| Dataset excerpts |

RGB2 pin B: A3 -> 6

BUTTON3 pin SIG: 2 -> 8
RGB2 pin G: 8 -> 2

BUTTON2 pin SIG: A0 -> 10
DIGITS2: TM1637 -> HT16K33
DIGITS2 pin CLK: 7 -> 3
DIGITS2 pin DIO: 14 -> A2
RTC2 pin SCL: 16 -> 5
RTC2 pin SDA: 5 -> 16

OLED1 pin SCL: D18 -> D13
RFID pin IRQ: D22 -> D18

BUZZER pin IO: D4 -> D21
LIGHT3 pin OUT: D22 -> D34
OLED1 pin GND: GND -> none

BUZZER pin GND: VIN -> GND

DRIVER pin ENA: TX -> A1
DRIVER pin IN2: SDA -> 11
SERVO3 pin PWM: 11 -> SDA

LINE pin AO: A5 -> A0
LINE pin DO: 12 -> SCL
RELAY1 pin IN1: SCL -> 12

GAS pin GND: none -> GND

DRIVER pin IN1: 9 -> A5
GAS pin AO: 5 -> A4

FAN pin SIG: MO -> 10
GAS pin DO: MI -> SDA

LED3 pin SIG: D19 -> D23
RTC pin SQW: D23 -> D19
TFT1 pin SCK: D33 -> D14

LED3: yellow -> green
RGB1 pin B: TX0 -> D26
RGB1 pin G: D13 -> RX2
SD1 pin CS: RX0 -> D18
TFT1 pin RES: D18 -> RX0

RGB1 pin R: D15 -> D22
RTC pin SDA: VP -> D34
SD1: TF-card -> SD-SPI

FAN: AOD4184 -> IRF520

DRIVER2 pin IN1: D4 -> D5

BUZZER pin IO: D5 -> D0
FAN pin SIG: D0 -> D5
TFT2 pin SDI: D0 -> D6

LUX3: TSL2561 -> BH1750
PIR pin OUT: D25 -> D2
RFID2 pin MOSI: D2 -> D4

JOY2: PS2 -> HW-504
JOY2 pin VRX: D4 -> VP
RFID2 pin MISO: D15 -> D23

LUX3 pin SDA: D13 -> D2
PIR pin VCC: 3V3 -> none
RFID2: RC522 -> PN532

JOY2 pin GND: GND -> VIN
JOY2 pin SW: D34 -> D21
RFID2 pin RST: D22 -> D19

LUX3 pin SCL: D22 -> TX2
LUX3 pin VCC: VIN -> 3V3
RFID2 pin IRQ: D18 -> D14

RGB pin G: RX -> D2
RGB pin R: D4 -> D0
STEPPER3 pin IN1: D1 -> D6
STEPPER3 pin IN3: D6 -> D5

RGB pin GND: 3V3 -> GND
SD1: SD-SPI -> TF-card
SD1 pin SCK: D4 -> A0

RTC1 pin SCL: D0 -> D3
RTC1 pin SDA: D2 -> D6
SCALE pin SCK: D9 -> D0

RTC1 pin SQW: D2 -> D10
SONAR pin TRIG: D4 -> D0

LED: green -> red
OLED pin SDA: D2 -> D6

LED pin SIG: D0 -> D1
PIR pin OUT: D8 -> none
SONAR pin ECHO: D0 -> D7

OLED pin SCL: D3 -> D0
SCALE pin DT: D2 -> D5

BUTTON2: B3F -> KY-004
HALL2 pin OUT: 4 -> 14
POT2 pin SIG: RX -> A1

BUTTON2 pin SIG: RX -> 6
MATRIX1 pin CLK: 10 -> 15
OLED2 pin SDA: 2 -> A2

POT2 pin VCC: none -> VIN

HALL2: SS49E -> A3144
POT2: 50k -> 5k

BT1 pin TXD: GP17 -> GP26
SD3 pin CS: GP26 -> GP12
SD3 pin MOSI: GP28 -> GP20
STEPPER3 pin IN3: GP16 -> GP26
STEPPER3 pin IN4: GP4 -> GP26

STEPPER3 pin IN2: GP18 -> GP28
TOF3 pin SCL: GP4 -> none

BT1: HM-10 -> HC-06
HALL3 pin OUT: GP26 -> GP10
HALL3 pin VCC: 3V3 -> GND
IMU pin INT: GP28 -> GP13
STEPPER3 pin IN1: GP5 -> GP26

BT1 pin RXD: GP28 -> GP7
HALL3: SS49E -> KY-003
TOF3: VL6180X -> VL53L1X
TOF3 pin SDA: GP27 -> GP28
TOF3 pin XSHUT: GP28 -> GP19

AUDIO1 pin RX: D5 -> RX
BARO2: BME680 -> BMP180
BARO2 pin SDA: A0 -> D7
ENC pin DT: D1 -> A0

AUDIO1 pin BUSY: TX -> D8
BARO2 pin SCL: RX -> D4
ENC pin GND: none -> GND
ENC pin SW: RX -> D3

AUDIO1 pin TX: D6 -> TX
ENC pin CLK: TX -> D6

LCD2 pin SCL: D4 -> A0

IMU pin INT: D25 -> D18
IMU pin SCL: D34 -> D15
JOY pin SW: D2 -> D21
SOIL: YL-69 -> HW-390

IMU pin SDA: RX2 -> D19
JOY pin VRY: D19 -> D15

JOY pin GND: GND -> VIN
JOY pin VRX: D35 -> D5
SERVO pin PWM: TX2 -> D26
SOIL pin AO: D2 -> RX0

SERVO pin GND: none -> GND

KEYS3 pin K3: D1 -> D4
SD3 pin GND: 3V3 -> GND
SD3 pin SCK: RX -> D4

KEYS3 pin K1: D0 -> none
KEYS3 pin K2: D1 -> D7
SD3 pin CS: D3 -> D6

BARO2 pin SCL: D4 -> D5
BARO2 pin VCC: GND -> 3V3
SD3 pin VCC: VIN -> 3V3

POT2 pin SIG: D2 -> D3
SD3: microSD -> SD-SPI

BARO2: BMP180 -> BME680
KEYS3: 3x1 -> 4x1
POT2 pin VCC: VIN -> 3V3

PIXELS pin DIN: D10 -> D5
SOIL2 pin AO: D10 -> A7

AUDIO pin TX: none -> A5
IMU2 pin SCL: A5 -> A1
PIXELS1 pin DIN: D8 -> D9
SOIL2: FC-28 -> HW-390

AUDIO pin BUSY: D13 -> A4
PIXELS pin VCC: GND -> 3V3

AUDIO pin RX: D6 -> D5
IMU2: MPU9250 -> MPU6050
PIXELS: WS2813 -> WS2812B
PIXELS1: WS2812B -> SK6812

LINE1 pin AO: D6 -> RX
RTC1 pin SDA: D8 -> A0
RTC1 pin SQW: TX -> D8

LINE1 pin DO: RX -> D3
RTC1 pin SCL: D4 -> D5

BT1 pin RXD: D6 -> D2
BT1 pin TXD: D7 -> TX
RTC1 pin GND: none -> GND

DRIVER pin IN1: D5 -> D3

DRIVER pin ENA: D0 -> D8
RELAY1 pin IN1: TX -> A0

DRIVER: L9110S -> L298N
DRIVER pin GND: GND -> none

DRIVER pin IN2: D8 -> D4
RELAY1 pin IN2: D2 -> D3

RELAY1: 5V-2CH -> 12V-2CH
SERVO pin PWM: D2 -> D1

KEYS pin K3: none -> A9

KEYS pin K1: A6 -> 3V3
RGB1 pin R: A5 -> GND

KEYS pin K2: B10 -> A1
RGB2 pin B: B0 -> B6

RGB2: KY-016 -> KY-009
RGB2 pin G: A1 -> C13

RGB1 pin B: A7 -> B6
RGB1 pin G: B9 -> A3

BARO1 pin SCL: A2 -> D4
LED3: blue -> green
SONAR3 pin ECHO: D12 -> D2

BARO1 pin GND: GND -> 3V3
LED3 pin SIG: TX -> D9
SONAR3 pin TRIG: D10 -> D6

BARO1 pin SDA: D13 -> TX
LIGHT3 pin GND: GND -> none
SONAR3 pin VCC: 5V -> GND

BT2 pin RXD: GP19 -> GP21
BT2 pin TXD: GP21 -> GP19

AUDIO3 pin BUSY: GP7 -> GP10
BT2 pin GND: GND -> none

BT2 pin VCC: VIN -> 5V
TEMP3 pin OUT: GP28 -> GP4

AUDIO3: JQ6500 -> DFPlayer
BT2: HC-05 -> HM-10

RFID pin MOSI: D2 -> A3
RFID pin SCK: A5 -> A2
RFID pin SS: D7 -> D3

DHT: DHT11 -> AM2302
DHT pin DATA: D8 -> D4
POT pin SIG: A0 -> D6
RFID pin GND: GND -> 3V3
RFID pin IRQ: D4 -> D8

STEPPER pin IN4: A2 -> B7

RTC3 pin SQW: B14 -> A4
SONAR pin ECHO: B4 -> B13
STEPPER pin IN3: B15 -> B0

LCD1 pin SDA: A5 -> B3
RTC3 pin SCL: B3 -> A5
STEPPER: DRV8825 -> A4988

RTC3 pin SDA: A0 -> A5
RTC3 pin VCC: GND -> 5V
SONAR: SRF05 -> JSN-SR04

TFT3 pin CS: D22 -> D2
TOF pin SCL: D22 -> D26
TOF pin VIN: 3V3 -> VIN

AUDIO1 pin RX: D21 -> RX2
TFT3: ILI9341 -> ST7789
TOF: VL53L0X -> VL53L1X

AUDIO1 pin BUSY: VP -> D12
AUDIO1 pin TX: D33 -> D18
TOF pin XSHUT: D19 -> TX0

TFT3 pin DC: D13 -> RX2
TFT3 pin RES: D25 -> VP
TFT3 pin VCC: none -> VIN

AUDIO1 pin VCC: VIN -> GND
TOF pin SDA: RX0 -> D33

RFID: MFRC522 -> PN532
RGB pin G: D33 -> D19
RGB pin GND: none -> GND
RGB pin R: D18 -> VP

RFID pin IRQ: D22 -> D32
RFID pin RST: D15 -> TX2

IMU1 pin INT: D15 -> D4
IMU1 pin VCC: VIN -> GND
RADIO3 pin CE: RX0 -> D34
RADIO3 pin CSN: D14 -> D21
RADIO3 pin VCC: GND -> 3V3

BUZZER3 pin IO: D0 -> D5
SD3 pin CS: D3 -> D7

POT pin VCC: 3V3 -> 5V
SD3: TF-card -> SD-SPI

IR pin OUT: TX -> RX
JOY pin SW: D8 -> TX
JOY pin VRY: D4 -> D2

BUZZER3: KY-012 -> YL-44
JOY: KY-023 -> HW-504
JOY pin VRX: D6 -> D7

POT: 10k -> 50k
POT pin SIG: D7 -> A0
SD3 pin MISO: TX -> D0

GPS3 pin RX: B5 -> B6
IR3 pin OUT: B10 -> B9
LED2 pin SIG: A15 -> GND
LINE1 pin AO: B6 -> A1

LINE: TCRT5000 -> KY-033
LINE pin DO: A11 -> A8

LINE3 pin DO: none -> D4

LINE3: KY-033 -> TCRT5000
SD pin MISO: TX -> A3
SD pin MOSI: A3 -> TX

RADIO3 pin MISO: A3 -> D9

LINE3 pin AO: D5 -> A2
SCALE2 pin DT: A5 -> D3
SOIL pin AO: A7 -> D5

| What you will do |
From the entries, copy out each line containing the word "ECHO".

| Task solution |
SONAR pin ECHO: D0 -> D7
SONAR3 pin ECHO: D12 -> D2
SONAR pin ECHO: B4 -> B13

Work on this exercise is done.